**INSTRUCTIONS TO FOLLOW:** Reproduce the entries that follow, exactly and in full.

BEGIN

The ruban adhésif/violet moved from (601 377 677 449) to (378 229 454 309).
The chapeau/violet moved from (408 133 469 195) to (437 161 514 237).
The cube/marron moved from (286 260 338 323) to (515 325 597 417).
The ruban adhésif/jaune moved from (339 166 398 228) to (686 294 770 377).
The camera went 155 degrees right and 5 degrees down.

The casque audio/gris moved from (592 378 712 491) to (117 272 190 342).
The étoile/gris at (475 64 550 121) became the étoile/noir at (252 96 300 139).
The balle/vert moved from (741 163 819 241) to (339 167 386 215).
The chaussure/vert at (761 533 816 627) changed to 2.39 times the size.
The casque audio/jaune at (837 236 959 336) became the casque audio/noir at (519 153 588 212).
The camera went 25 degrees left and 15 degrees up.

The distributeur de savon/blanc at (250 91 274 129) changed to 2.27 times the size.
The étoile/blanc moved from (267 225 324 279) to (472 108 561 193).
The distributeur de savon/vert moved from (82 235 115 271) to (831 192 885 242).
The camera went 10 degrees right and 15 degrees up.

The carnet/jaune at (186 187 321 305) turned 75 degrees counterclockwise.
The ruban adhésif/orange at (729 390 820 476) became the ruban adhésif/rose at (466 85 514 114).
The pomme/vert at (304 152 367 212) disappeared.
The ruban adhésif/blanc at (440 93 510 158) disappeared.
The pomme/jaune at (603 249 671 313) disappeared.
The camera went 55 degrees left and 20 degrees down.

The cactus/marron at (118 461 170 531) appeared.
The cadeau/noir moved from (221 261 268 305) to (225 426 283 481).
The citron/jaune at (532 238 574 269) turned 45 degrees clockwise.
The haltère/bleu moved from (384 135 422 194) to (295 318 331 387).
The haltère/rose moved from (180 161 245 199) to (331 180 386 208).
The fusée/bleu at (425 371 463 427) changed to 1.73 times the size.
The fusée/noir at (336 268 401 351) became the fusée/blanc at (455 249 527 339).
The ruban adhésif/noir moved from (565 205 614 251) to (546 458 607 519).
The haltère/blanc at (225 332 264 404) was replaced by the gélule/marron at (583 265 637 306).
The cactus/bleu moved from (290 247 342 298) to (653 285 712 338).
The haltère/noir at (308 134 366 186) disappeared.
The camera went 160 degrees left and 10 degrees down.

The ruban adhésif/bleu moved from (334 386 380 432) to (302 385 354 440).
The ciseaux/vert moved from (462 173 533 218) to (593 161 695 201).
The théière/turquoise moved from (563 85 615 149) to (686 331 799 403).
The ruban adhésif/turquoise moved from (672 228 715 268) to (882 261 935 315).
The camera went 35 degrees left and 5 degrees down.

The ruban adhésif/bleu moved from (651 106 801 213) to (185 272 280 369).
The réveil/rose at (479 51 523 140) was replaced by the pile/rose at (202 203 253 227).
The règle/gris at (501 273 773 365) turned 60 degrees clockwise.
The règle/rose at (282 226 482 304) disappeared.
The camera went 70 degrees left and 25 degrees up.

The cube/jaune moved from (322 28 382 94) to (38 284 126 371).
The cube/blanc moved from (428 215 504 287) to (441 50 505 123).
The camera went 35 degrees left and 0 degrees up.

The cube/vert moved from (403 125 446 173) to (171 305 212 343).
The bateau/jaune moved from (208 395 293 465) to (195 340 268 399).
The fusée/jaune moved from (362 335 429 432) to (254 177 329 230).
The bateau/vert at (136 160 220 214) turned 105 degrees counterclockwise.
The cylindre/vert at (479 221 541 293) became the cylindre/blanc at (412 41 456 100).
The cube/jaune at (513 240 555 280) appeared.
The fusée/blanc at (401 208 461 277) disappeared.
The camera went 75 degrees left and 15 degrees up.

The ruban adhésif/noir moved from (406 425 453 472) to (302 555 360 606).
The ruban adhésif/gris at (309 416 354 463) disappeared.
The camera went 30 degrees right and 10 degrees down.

END

**TASK RESPONSE:**
The ruban adhésif/violet moved from (601 377 677 449) to (378 229 454 309).
The chapeau/violet moved from (408 133 469 195) to (437 161 514 237).
The cube/marron moved from (286 260 338 323) to (515 325 597 417).
The ruban adhésif/jaune moved from (339 166 398 228) to (686 294 770 377).
The camera went 155 degrees right and 5 degrees down.

The casque audio/gris moved from (592 378 712 491) to (117 272 190 342).
The étoile/gris at (475 64 550 121) became the étoile/noir at (252 96 300 139).
The balle/vert moved from (741 163 819 241) to (339 167 386 215).
The chaussure/vert at (761 533 816 627) changed to 2.39 times the size.
The casque audio/jaune at (837 236 959 336) became the casque audio/noir at (519 153 588 212).
The camera went 25 degrees left and 15 degrees up.

The distributeur de savon/blanc at (250 91 274 129) changed to 2.27 times the size.
The étoile/blanc moved from (267 225 324 279) to (472 108 561 193).
The distributeur de savon/vert moved from (82 235 115 271) to (831 192 885 242).
The camera went 10 degrees right and 15 degrees up.

The carnet/jaune at (186 187 321 305) turned 75 degrees counterclockwise.
The ruban adhésif/orange at (729 390 820 476) became the ruban adhésif/rose at (466 85 514 114).
The pomme/vert at (304 152 367 212) disappeared.
The ruban adhésif/blanc at (440 93 510 158) disappeared.
The pomme/jaune at (603 249 671 313) disappeared.
The camera went 55 degrees left and 20 degrees down.

The cactus/marron at (118 461 170 531) appeared.
The cadeau/noir moved from (221 261 268 305) to (225 426 283 481).
The citron/jaune at (532 238 574 269) turned 45 degrees clockwise.
The haltère/bleu moved from (384 135 422 194) to (295 318 331 387).
The haltère/rose moved from (180 161 245 199) to (331 180 386 208).
The fusée/bleu at (425 371 463 427) changed to 1.73 times the size.
The fusée/noir at (336 268 401 351) became the fusée/blanc at (455 249 527 339).
The ruban adhésif/noir moved from (565 205 614 251) to (546 458 607 519).
The haltère/blanc at (225 332 264 404) was replaced by the gélule/marron at (583 265 637 306).
The cactus/bleu moved from (290 247 342 298) to (653 285 712 338).
The haltère/noir at (308 134 366 186) disappeared.
The camera went 160 degrees left and 10 degrees down.

The ruban adhésif/bleu moved from (334 386 380 432) to (302 385 354 440).
The ciseaux/vert moved from (462 173 533 218) to (593 161 695 201).
The théière/turquoise moved from (563 85 615 149) to (686 331 799 403).
The ruban adhésif/turquoise moved from (672 228 715 268) to (882 261 935 315).
The camera went 35 degrees left and 5 degrees down.

The ruban adhésif/bleu moved from (651 106 801 213) to (185 272 280 369).
The réveil/rose at (479 51 523 140) was replaced by the pile/rose at (202 203 253 227).
The règle/gris at (501 273 773 365) turned 60 degrees clockwise.
The règle/rose at (282 226 482 304) disappeared.
The camera went 70 degrees left and 25 degrees up.

The cube/jaune moved from (322 28 382 94) to (38 284 126 371).
The cube/blanc moved from (428 215 504 287) to (441 50 505 123).
The camera went 35 degrees left and 0 degrees up.

The cube/vert moved from (403 125 446 173) to (171 305 212 343).
The bateau/jaune moved from (208 395 293 465) to (195 340 268 399).
The fusée/jaune moved from (362 335 429 432) to (254 177 329 230).
The bateau/vert at (136 160 220 214) turned 105 degrees counterclockwise.
The cylindre/vert at (479 221 541 293) became the cylindre/blanc at (412 41 456 100).
The cube/jaune at (513 240 555 280) appeared.
The fusée/blanc at (401 208 461 277) disappeared.
The camera went 75 degrees left and 15 degrees up.

The ruban adhésif/noir moved from (406 425 453 472) to (302 555 360 606).
The ruban adhésif/gris at (309 416 354 463) disappeared.
The camera went 30 degrees right and 10 degrees down.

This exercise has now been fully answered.